> Your instructions
Go to the line containing "U10: NAND 74HC132" below; retype it and all following lines exactly, and leave out the pictures.

Itemized modification records:
Start of Block
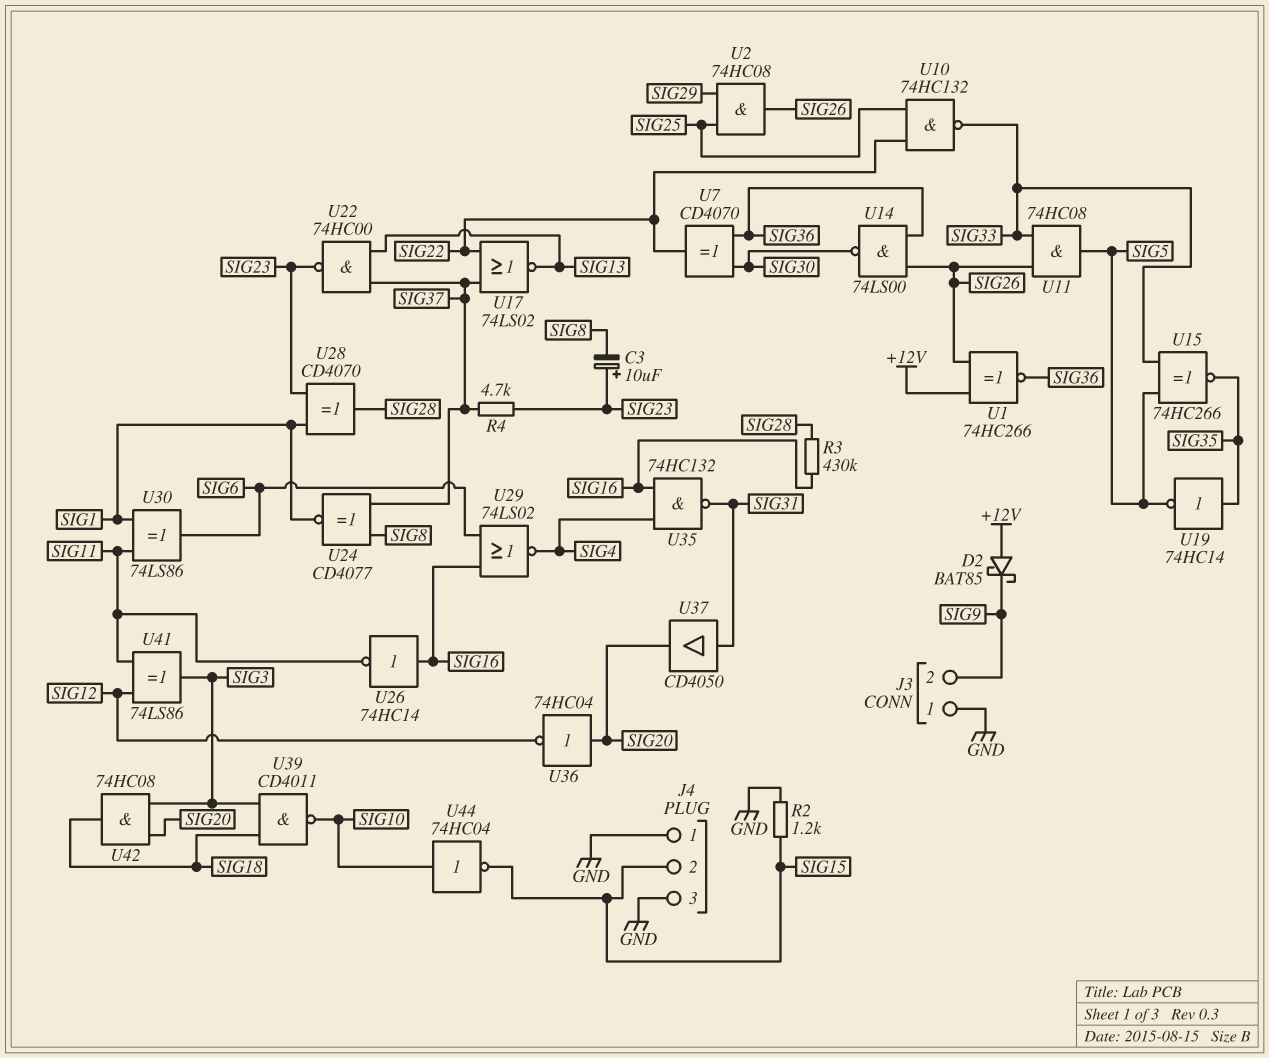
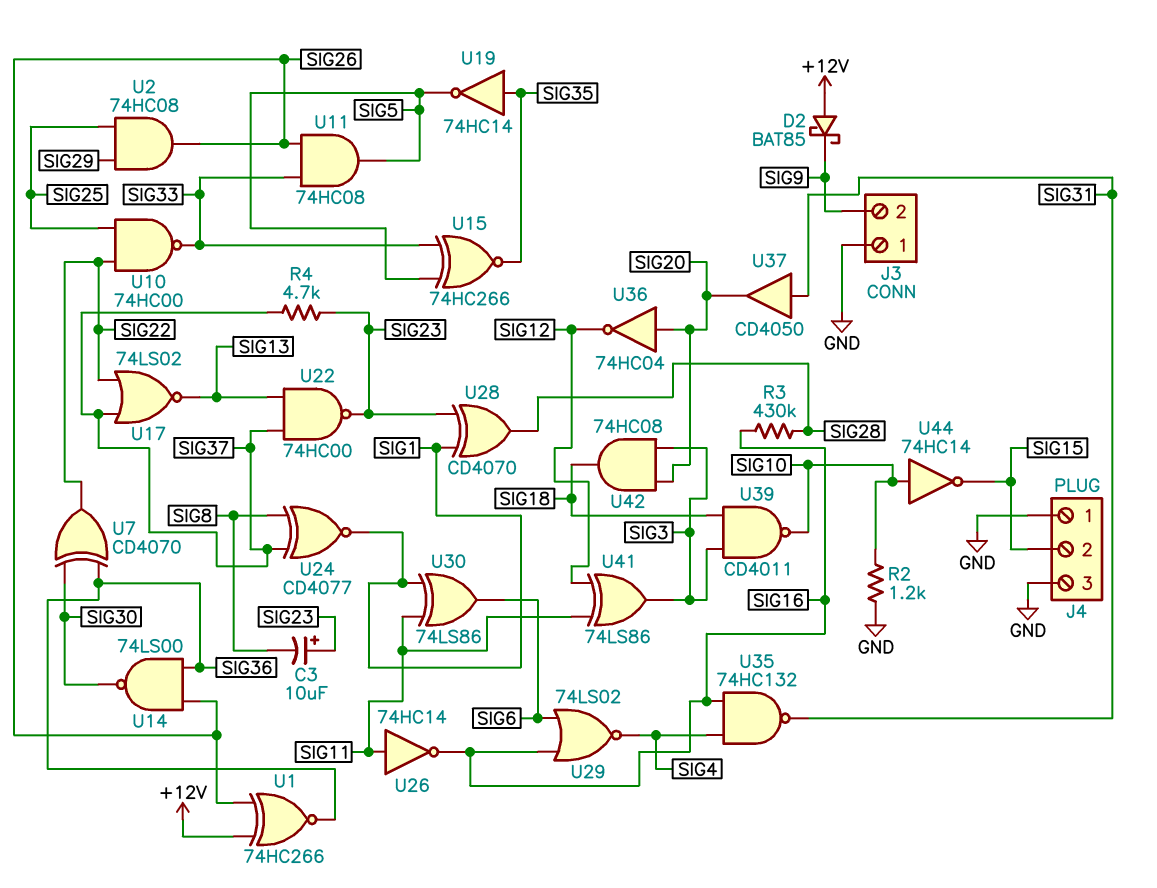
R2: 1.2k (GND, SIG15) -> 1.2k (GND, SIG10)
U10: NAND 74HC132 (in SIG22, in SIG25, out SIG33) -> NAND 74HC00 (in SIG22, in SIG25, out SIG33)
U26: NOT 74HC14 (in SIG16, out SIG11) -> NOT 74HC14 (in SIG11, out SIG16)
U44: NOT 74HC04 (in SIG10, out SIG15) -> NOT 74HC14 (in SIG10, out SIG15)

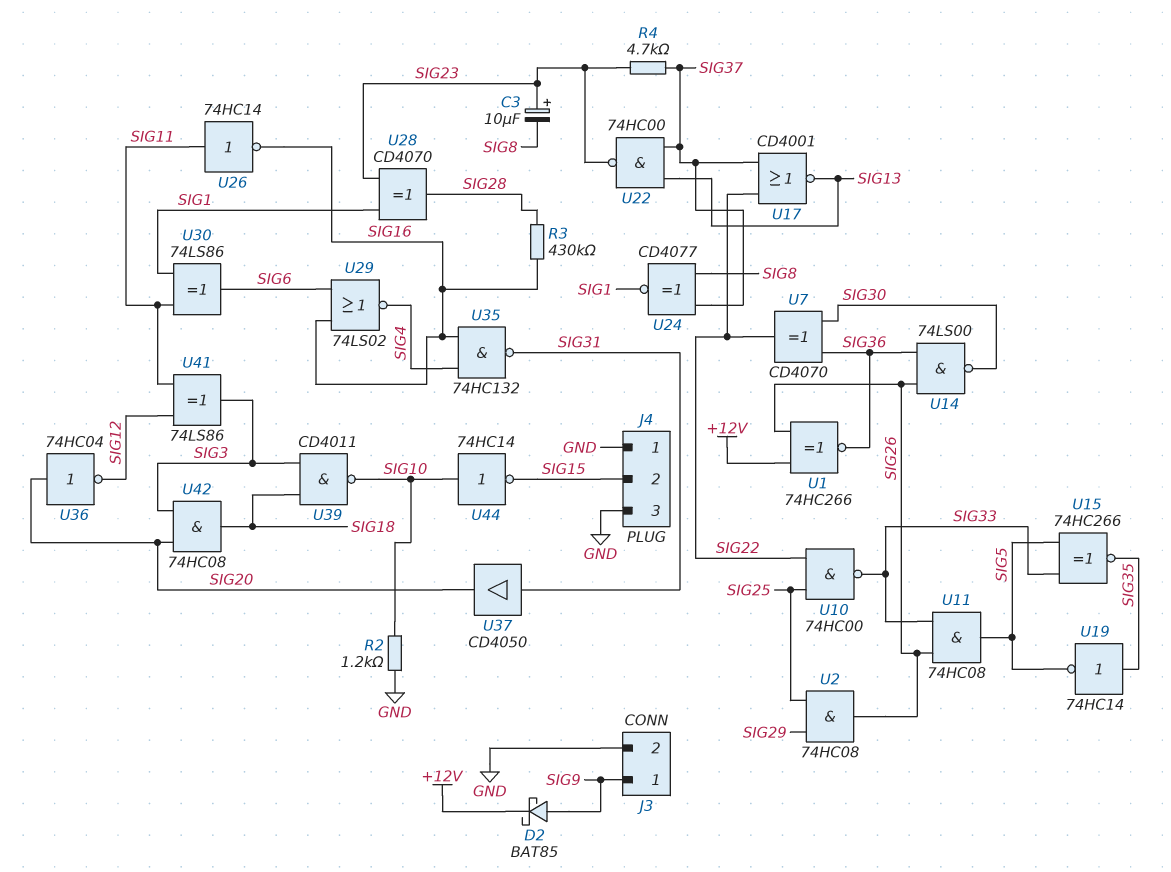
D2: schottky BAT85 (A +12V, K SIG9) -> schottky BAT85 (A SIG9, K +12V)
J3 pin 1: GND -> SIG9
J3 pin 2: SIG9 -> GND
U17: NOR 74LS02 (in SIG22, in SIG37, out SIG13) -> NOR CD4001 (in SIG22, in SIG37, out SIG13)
End of Block
> Exercise response
U10: NAND 74HC132 (in SIG22, in SIG25, out SIG33) -> NAND 74HC00 (in SIG22, in SIG25, out SIG33)
U26: NOT 74HC14 (in SIG16, out SIG11) -> NOT 74HC14 (in SIG11, out SIG16)
U44: NOT 74HC04 (in SIG10, out SIG15) -> NOT 74HC14 (in SIG10, out SIG15)

D2: schottky BAT85 (A +12V, K SIG9) -> schottky BAT85 (A SIG9, K +12V)
J3 pin 1: GND -> SIG9
J3 pin 2: SIG9 -> GND
U17: NOR 74LS02 (in SIG22, in SIG37, out SIG13) -> NOR CD4001 (in SIG22, in SIG37, out SIG13)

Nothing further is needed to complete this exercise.